=== Work instruction ===
Output the records exactly, and drop each picture.

Scene image comparisons

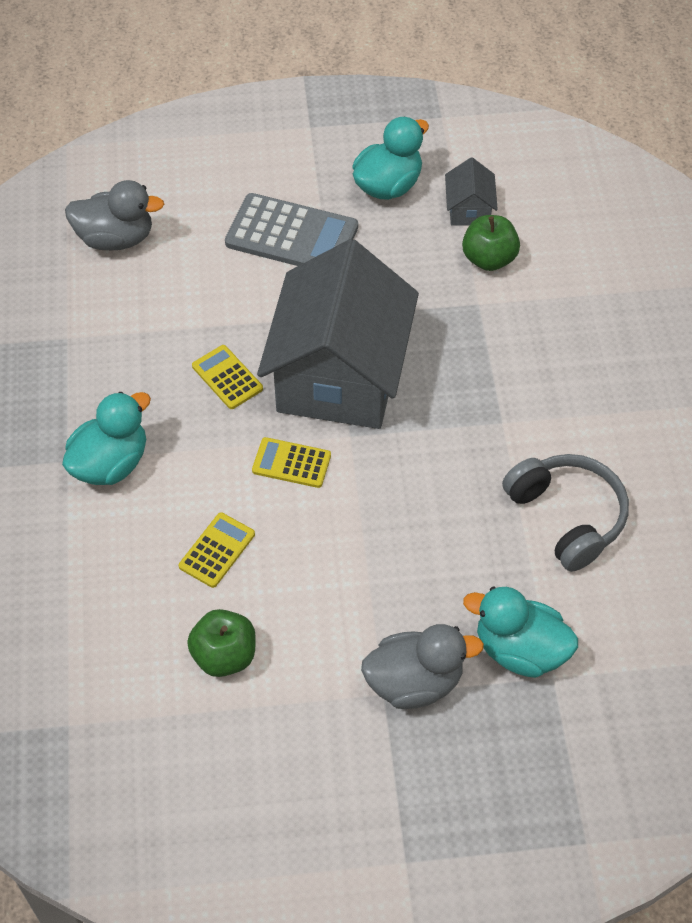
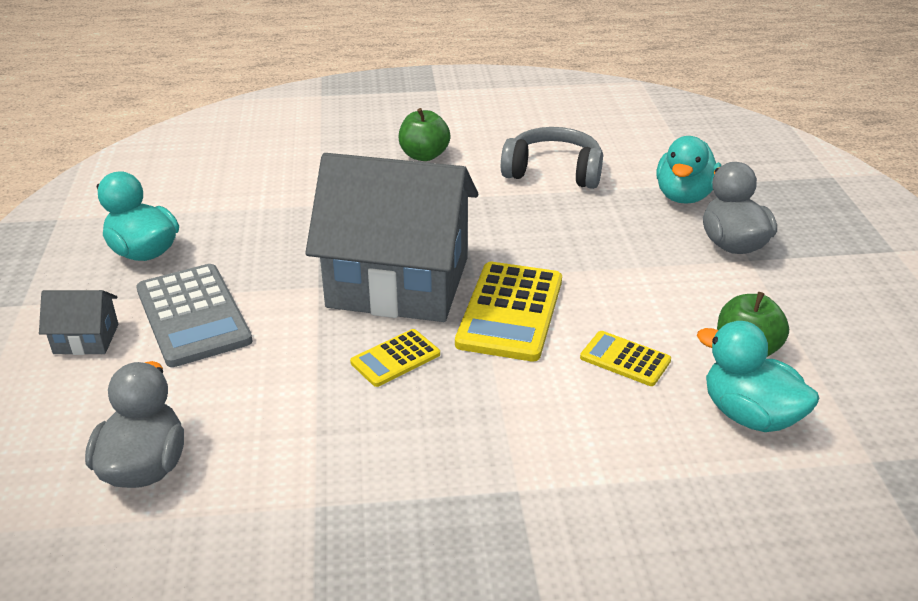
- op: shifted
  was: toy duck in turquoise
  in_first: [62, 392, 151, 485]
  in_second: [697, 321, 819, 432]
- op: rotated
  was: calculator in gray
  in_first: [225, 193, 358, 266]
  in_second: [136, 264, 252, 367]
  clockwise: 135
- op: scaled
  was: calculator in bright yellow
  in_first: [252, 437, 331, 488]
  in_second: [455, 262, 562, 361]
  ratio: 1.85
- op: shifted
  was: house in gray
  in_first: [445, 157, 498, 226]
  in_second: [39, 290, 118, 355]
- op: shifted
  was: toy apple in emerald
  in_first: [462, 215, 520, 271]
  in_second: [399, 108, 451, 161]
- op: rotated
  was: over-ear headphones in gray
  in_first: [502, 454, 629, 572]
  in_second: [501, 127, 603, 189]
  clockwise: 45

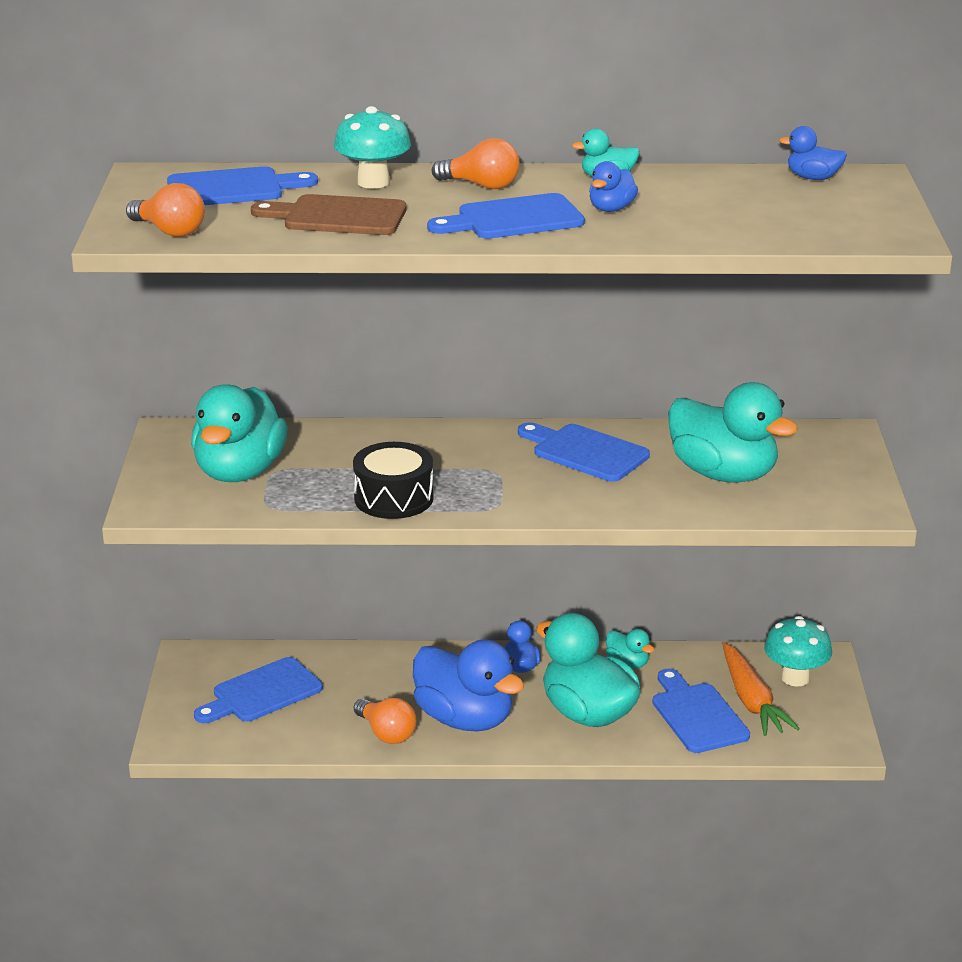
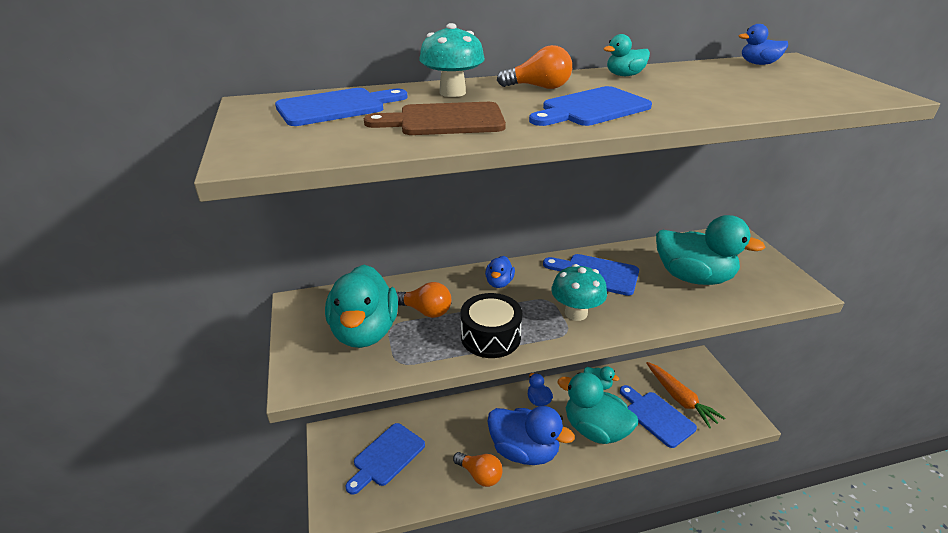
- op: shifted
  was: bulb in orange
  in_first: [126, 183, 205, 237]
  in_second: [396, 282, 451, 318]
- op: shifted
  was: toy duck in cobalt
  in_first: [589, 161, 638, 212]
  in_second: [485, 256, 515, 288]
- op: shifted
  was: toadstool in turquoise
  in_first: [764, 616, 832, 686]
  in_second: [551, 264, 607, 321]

=== Result of the exercise ===
- op: shifted
  was: toy duck in turquoise
  in_first: [62, 392, 151, 485]
  in_second: [697, 321, 819, 432]
- op: rotated
  was: calculator in gray
  in_first: [225, 193, 358, 266]
  in_second: [136, 264, 252, 367]
  clockwise: 135
- op: scaled
  was: calculator in bright yellow
  in_first: [252, 437, 331, 488]
  in_second: [455, 262, 562, 361]
  ratio: 1.85
- op: shifted
  was: house in gray
  in_first: [445, 157, 498, 226]
  in_second: [39, 290, 118, 355]
- op: shifted
  was: toy apple in emerald
  in_first: [462, 215, 520, 271]
  in_second: [399, 108, 451, 161]
- op: rotated
  was: over-ear headphones in gray
  in_first: [502, 454, 629, 572]
  in_second: [501, 127, 603, 189]
  clockwise: 45

- op: shifted
  was: bulb in orange
  in_first: [126, 183, 205, 237]
  in_second: [396, 282, 451, 318]
- op: shifted
  was: toy duck in cobalt
  in_first: [589, 161, 638, 212]
  in_second: [485, 256, 515, 288]
- op: shifted
  was: toadstool in turquoise
  in_first: [764, 616, 832, 686]
  in_second: [551, 264, 607, 321]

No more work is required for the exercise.